* Stated problem *
Pull out every line in the records that contains the word "clef" and copy each one.
— BEGIN Data provided —
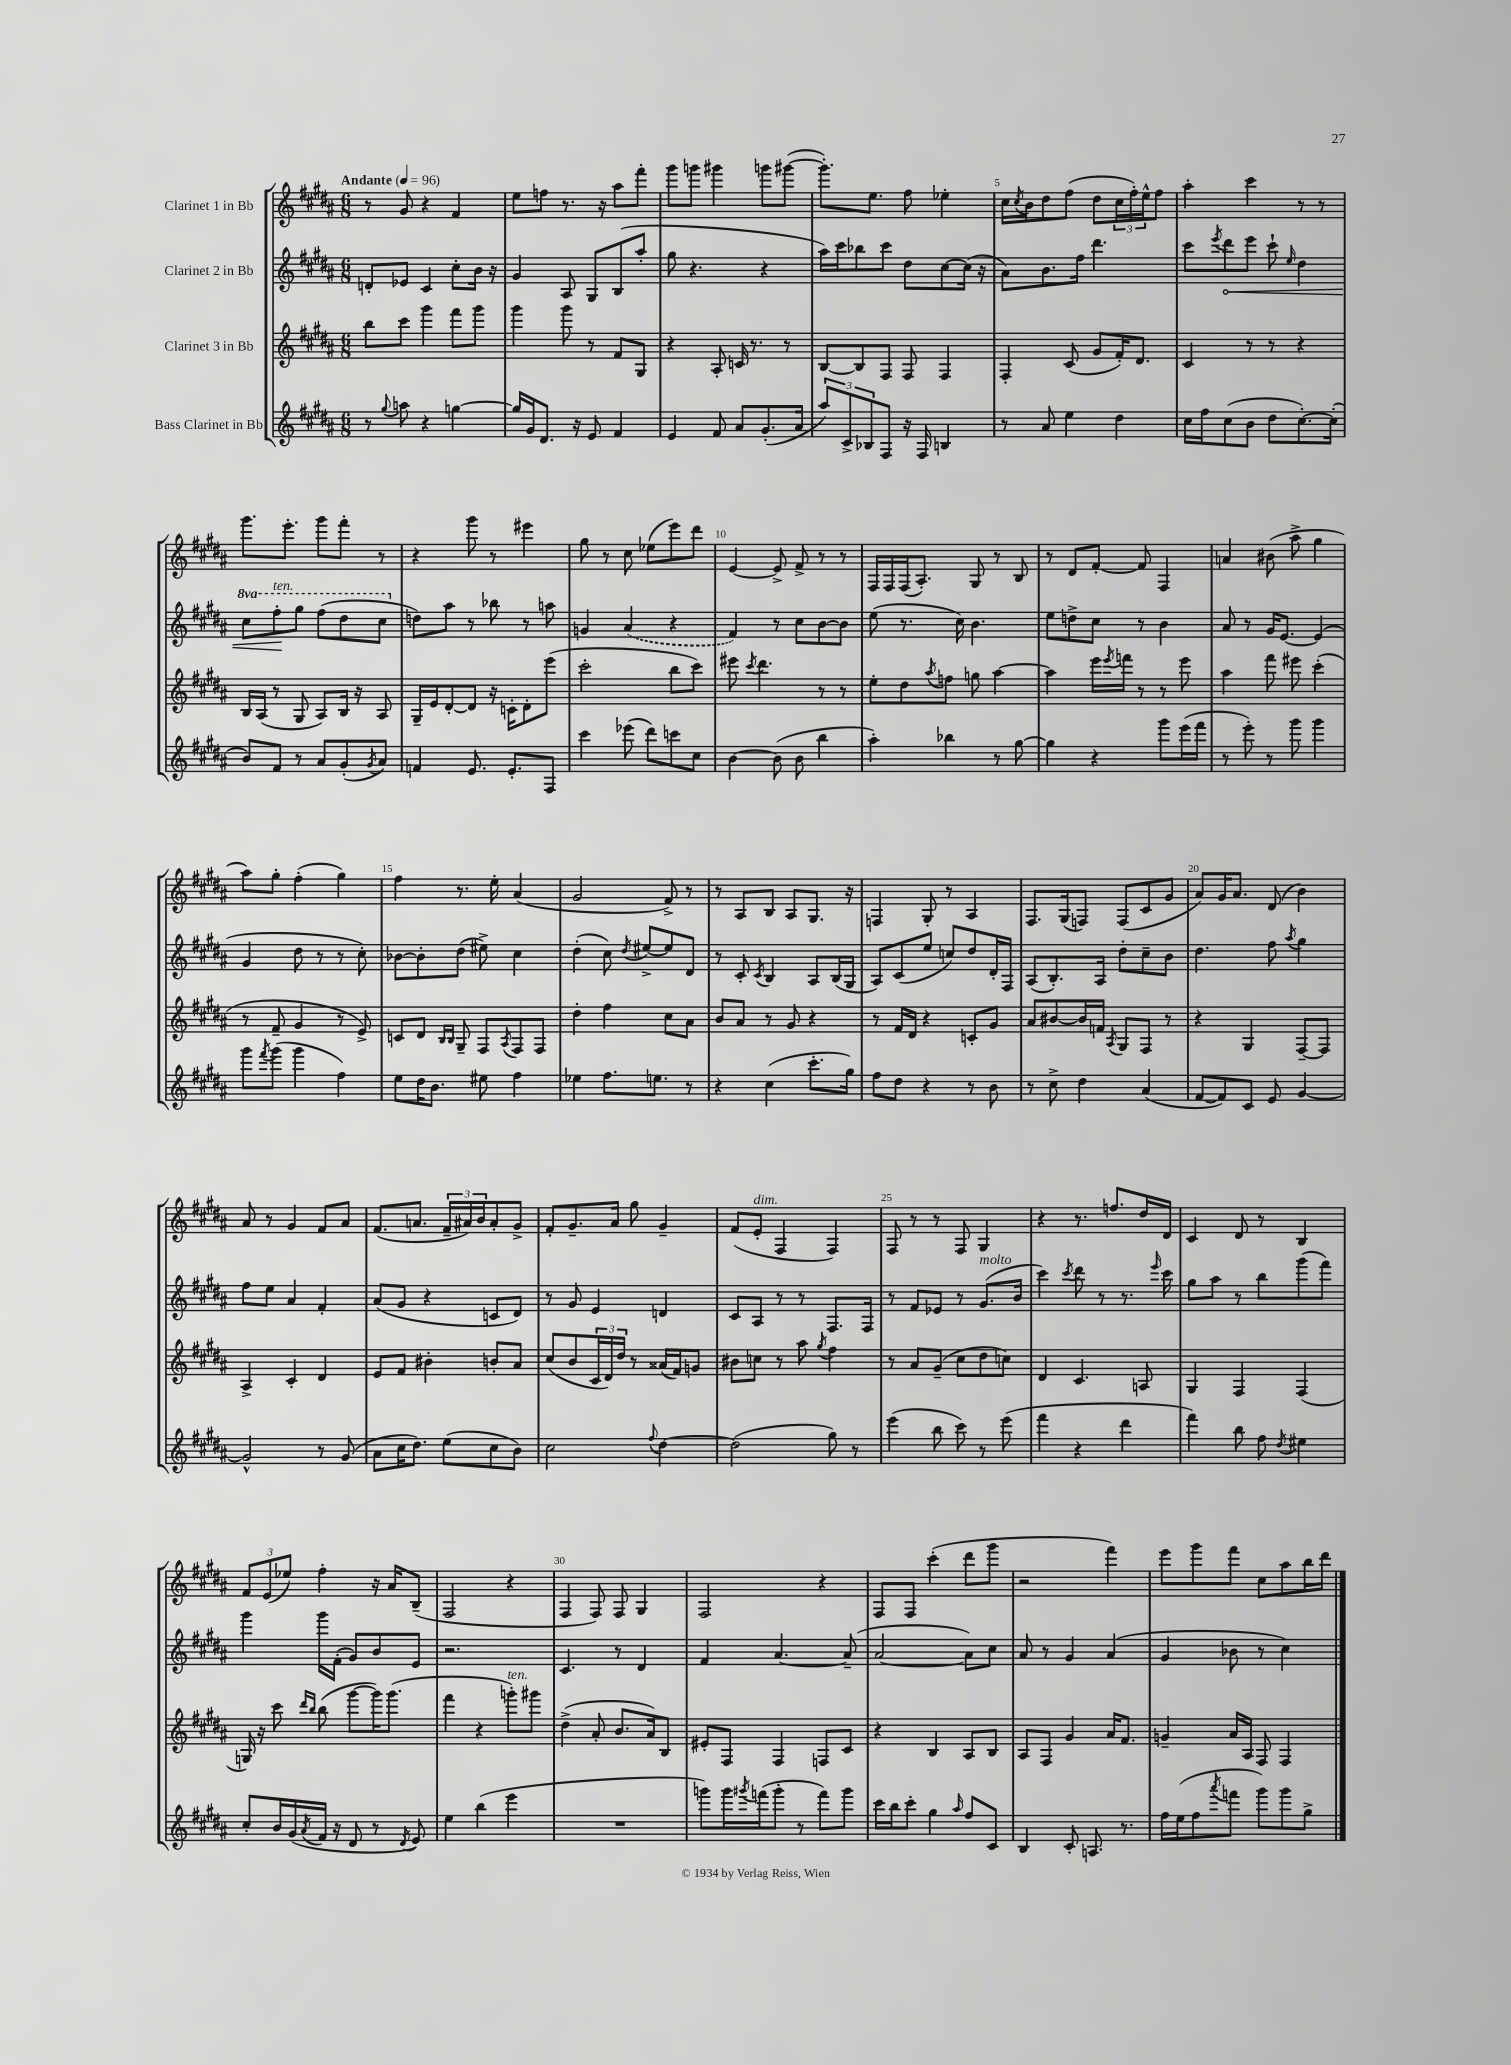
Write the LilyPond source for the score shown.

<<
\new StaffGroup <<
\new Staff = "s0" \with { instrumentName = "Clarinet 1 in Bb" } {
    \clef treble \key b \major \numericTimeSignature \time 6/8 \tempo "Andante" 4 = 96
    r8 gis'8 r4 fis'4 |
    e''8 f''8 r8. r16 ais''8 fis'''8-. |
    gis'''8 g'''8 gis'''4 g'''8 gis'''8~( |
    gis'''8.-.) e''8. fis''8 ees''4-. |
    cis''16 \acciaccatura { cis''8 } b'16 dis''8 fis''8( dis''8 \tuplet 3/2 { cis''16 fis''16-.) e''16-^ } fis''8 |
    ais''4-. cis'''4 r8 r8 |
    gis'''8. e'''8.-. gis'''8 fis'''8-. r8 |
    r4 gis'''8 r8 eis'''4 |
    gis''8 r8 cis''8 ees''8( e'''8) dis'''8 |
    e'4~ e'8-> fis'8-> r8 r8 |
    fis16 fis16 fis16( ais8.-.) gis8 r8 b8 |
    r8 dis'8 fis'8~-. fis'8 fis4 |
    a'4 bis'8( ais''8-> gis''4 |
    ais''8) gis''8-. fis''4-.( gis''4) |
    fis''4 r8. e''16-. ais'4( |
    gis'2 fis'8->) r8 |
    r8 ais8 b8 ais8 gis8. r16 |
    f4 gis8-. r8 ais4 |
    fis8. gis16( f8) f8( cis'8 gis'8 |
    ais'8) gis'16 ais'8. dis'8( b'4) |
    ais'8 r8 gis'4 fis'8 ais'8 |
    fis'8.( a'8. \tuplet 3/2 { fis'16-- ais'16) b'16 } ais'8-. gis'8-> |
    fis'8-. gis'8.-- ais'16 gis''8 gis'4-- |
    fis'8( e'8-.^\markup { \italic "dim." } fis4 fis4) |
    fis8 r8 r8 fis8 gis4 |
    r4 r8. f''8. dis''16 dis'16 |
    cis'4 dis'8 r8 b4 |
    \tuplet 3/2 { fis'8 e'8( ees''8) } fis''4-. r16 ais'16 b8--( |
    fis2 r4 |
    fis4 fis8) fis8 gis4 |
    fis2 r4 |
    fis8 fis8 cis'''4-.( dis'''8 gis'''8 |
    r2 fis'''4) |
    e'''8 gis'''8 fis'''8 cis''8 ais''8 b''16 dis'''16 \bar "|." |
}
\new Staff = "s1" \with { instrumentName = "Clarinet 2 in Bb" } {
    \clef treble \key b \major \numericTimeSignature \time 6/8 \set Staff.ottavationMarkups = #ottavation-simple-ordinals
    d'8-. ees'8 cis'4 cis''8-. b'16 r16 |
    gis'4 ais8 gis8 b8( ais''8-. |
    gis''8 r4. r4 |
    ais''16) cis'''16 bes''8 cis'''8 dis''8 cis''8~ cis''16( r16 |
    ais'8) b'8. fis''16 dis'''4. |
    cis'''8 \acciaccatura { e'''8 } \once \override Hairpin.circled-tip = ##t dis'''8\< e'''8 cis'''8-! \grace { e''16 } dis''4 |
    \ottava #1 cis'''8 fis'''8-.\!^\markup { \italic "ten." } gis'''8 fis'''8( dis'''8 cis'''8 \ottava #0 |
    d''8) ais''8 r8 bes''8 r8 a''8 |
    g'4 \once \slurDashed ais'4( r4 |
    fis'4) r8 cis''8 b'8~ b'8 |
    e''8( r8. cis''16) b'4. |
    e''8 d''8-> cis''8 r8 b'4 |
    ais'8 r8 gis'16 e'8.~ e'4( |
    gis'4 dis''8 r8 r8 cis''8-.) |
    bes'8~ bes'8-. dis''8( eis''8->) cis''4 |
    dis''4-.( cis''8) \acciaccatura { dis''8 } eis''8~-> eis''8 dis'8 |
    r8 cis'8-. \acciaccatura { cis'8 } b4 ais8 b16( gis16 |
    ais8) cis'8( e''8 c''8) dis''8 dis'16-. fis16 |
    ais8( b8.-.) ais16 dis''8-. cis''8-- b'8 |
    dis''4. fis''8 \acciaccatura { ais''8 } gis''4 |
    fis''8 e''8 ais'4 fis'4-. |
    ais'8( gis'8 r4 c'8 dis'8) |
    r8 gis'8 e'4 d'4 |
    cis'8 ais8 r8 r8 fis8. fis16 |
    r8 fis'8 ees'8 r8 gis'8.^\markup { \italic "molto" }( b'16 |
    cis'''4) \acciaccatura { cis'''8 } dis'''8 r8 r8. \grace { e'''16 } cis'''16 |
    gis''8 ais''8 r8 b''8 gis'''8( fis'''8) |
    gis'''4 gis'''16 fis'16-.( gis'8) b'8 e'8 |
    r2. |
    cis'4. r8 dis'4 |
    fis'4 ais'4.~ ais'8--( |
    ais'2~ ais'8) cis''8 |
    ais'8 r8 gis'4 ais'4( |
    gis'4 bes'8 r8 cis''4) \bar "|." |
}
\new Staff = "s2" \with { instrumentName = "Clarinet 3 in Bb" } {
    \clef treble \key b \major \numericTimeSignature \time 6/8
    b''8 cis'''8 gis'''4 fis'''8 gis'''8 |
    gis'''4 gis'''8 r8 fis'8 gis8 |
    r4 ais8-. c'16 r8. r8 |
    b8~ b8 fis8 fis8 fis4 |
    fis4-. cis'8( gis'8 fis'16-.) dis'8. |
    cis'4 r8 r8 r4 |
    b16 ais16( r8 gis8 ais8) b16 r16 ais8 |
    gis16-- e'16 dis'8~-. dis'8 r16 c'16-. dis'8-. e'''8( |
    cis'''2-. b''8 cis'''8) |
    eis'''8 \acciaccatura { cis'''8 } dis'''4. r8 r8 |
    e''8-. dis''8 \acciaccatura { ais''8 } f''8 g''8 ais''4~ |
    ais''4 e'''16 \acciaccatura { e'''8 } f'''16 r8 r8 e'''8 |
    ais''4 fis'''8 eis'''8 cis'''4-.( |
    r8 fis'8-- gis'4 r8 e'8->) |
    c'8 dis'8 \grace { b16 b16 } gis8-- fis8 \acciaccatura { ais8 } fis8 fis8 |
    dis''4-. fis''4 cis''8 ais'8 |
    b'8 ais'8 r8 gis'8 r4 |
    r8 fis'16 dis'16 r4 c'8-. gis'8 |
    ais'8 bis'8~ bis'16 f'16 \acciaccatura { ais8 } gis8 fis8 r8 |
    r4 gis4 fis8~-- fis8 |
    ais4-> cis'4-. dis'4 |
    e'8 fis'8 bis'4-. b'8-. ais'8 |
    cis''8( b'8 \tuplet 3/2 { cis'16 dis'16) dis''16 } r8 aisis'16( fis'16) g'8 |
    bis'8 c''8 r8 ais''8 \acciaccatura { gis''8 } fis''4 |
    r8 ais'8 gis'8--( cis''8 dis''8 c''8) |
    dis'4 cis'4. a8 |
    gis4 fis4 fis4( |
    g16) r16 cis'''8 \grace { dis'''16 b''16 } b''8( gis'''8~ gis'''16) gis'''8.( |
    fis'''4 r4 g'''8-.^\markup { \italic "ten." }) gis'''8 |
    dis''4->( ais'8-. b'8. ais'16) b8 |
    eis'8-. fis8 fis4 f8 cis'8 |
    r4 b4 ais8 b8 |
    ais8 fis8 gis'4 ais'16 fis'8. |
    g'4-- ais'16 ais16 fis8 fis4 \bar "|." |
}
\new Staff = "s3" \with { instrumentName = "Bass Clarinet in Bb" } {
    \clef treble \key b \major \numericTimeSignature \time 6/8
    r8 \appoggiatura { gis''8 } a''8 r4 g''4~ |
    g''16 gis'16 dis'8. r16 e'8 fis'4 |
    e'4 fis'8 ais'8 gis'8.-.( ais'16 |
    \tuplet 3/2 { ais''8) cis'8-> bes8 } fis8 r16 fis16 b4 |
    r8 ais'8 e''4 dis''4 |
    cis''16 fis''16 cis''8( b'8 dis''8 cis''8.~-.) cis''16-.( |
    b'8) fis'8 r8 ais'8 gis'8-.( \acciaccatura { gis'8 } ais'8) |
    f'4 e'8. e'8.-. fis8 |
    cis'''4 ees'''8( dis'''8) c'''8 cis''8 |
    b'4~ b'8( b'8 b''4 |
    ais''4-.) bes''4 r8 gis''8~ |
    gis''4 r4 gis'''8 e'''16( fis'''16 |
    r8 e'''8-.) r8 gis'''8 gis'''4 |
    gis'''8 \acciaccatura { fis'''8 } gis'''8( gis'''4 fis''4) |
    e''8 dis''16 b'8. eis''8 fis''4 |
    ees''4 fis''8. e''8. r8 |
    r4 cis''4( cis'''8.-. gis''16) |
    fis''8 dis''8 r4 r8 b'8 |
    r8 cis''8-> dis''4 ais'4( |
    fis'8~ fis'8) cis'8 e'8 gis'4~ |
    gis'2-^ r8 gis'8( |
    ais'8 cis''16 dis''8.) e''8( cis''8 b'8) |
    cis''2 \appoggiatura { fis''8 } dis''4~ |
    dis''2( gis''8) r8 |
    e'''4( b''8 cis'''8) r8 e'''8( |
    fis'''4 r4 dis'''4 |
    fis'''4) b''8 fis''8 \acciaccatura { dis''8 } eis''4 |
    cis''8-. b'16 gis'16( \acciaccatura { ais'8 } fis'16 r16 dis'8 r8 \acciaccatura { dis'8 } e'8) |
    e''4 b''4( e'''4 |
    R2. |
    g'''8) g'''16 \acciaccatura { gis'''8 } f'''16( gis'''8-. r8 f'''8) gis'''8 |
    cis'''16 b''16 cis'''8-. gis''4 \grace { ais''16 } fis''8 cis'8 |
    b4 cis'8-. a8. r8. |
    fis''16 e''16( fis''8 \acciaccatura { ais'''8 } f'''8 gis'''8) gis'''8 gis''8-> \bar "|." |
}
>>
>>
\layout { \context { \Score \override BarNumber.break-visibility = ##(#f #t #t) barNumberVisibility = #(every-nth-bar-number-visible 5) } }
— END Data provided —
* Solution below *
    \clef treble \key b \major \numericTimeSignature \time 6/8 \tempo "Andante" 4 = 96
    \clef treble \key b \major \numericTimeSignature \time 6/8 \set Staff.ottavationMarkups = #ottavation-simple-ordinals
    \clef treble \key b \major \numericTimeSignature \time 6/8
    \clef treble \key b \major \numericTimeSignature \time 6/8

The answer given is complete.